● **What you have to do**:
Output the records below in full, word for word; pictures do not belong in it.

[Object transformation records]
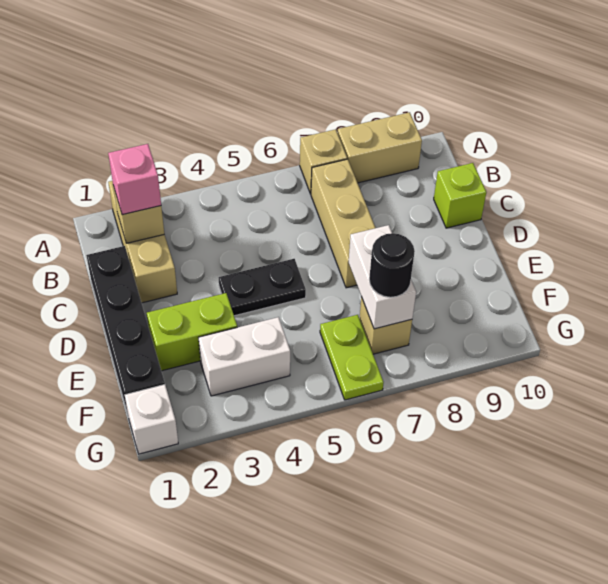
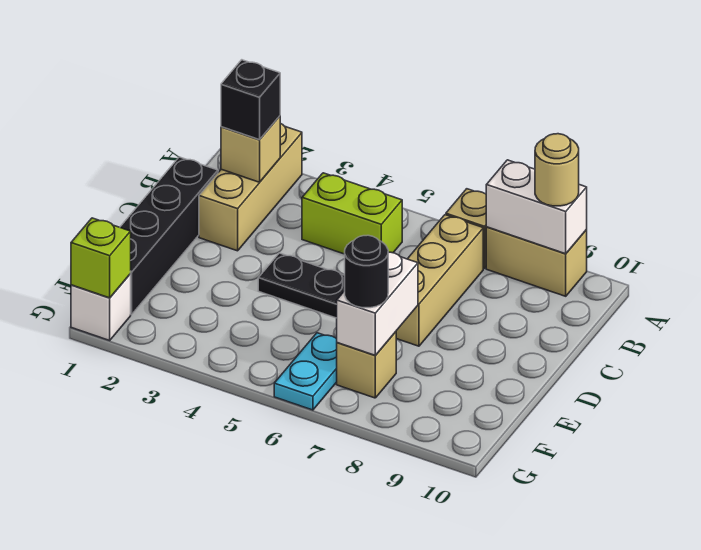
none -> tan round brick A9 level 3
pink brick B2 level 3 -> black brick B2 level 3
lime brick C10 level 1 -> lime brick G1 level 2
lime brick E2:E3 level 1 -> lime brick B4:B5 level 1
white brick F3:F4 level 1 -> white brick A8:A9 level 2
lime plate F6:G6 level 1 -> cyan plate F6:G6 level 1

● **Response to this task**:
none -> tan round brick A9 level 3
pink brick B2 level 3 -> black brick B2 level 3
lime brick C10 level 1 -> lime brick G1 level 2
lime brick E2:E3 level 1 -> lime brick B4:B5 level 1
white brick F3:F4 level 1 -> white brick A8:A9 level 2
lime plate F6:G6 level 1 -> cyan plate F6:G6 level 1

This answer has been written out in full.